▶ ACTION ITEM:
Check the entries below for lines with "eraser"; report only how many there are.

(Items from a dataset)

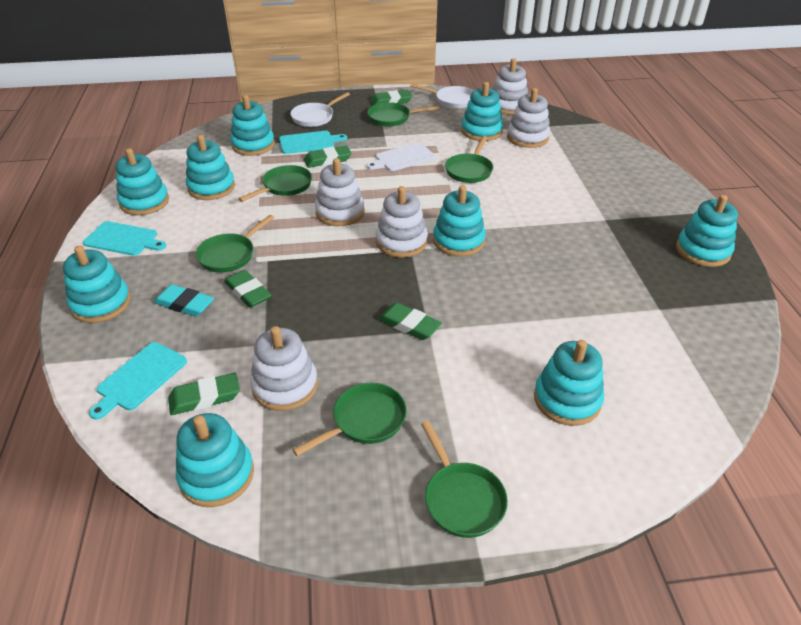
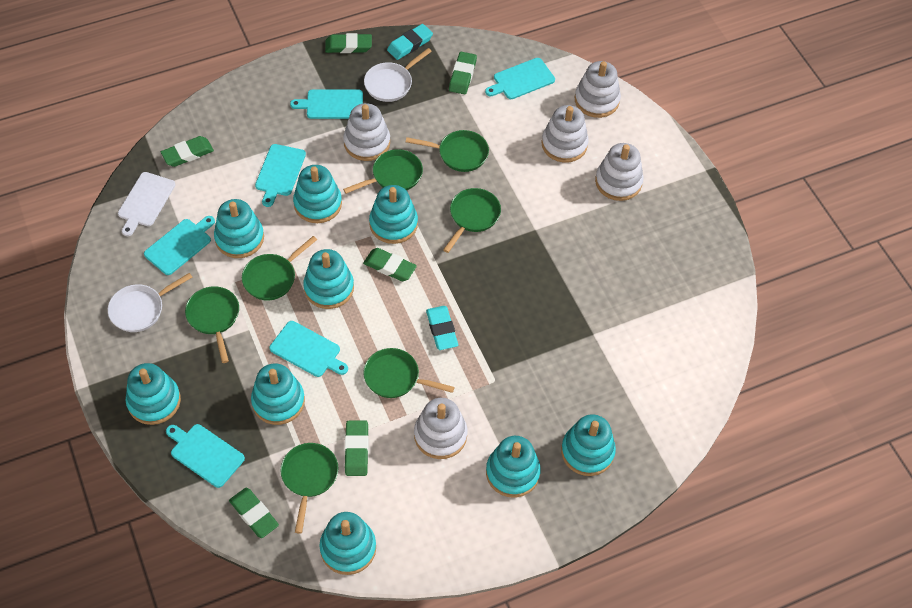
green eraser: 5 -> 6
green pan: 6 -> 7
turquoise cutting board: 3 -> 6
turquoise eraser: 1 -> 2

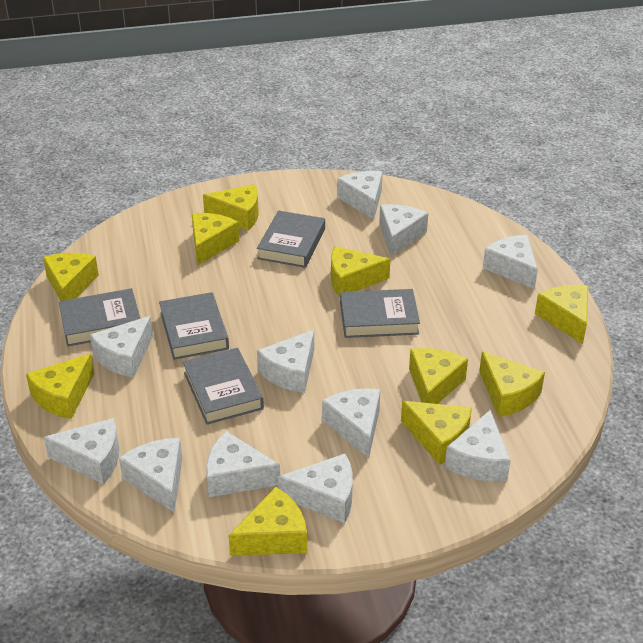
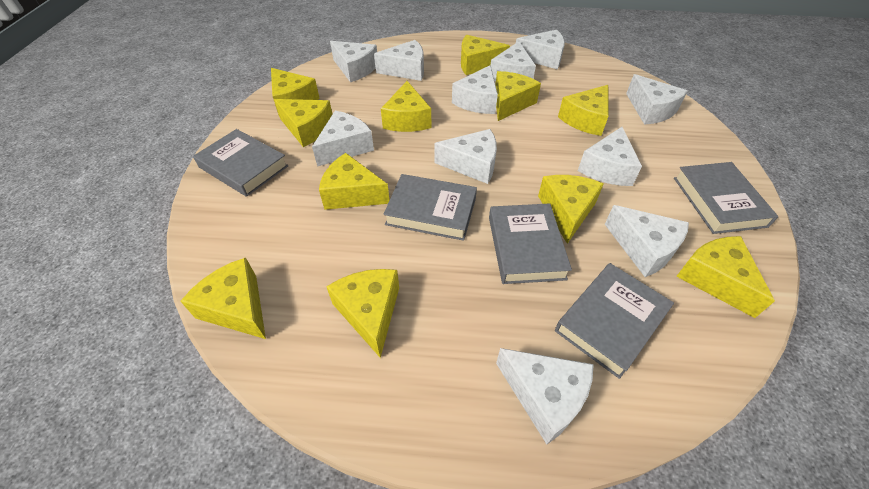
yellow cheese: 10 -> 11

▶ OUTPUT OF THE TASK:
2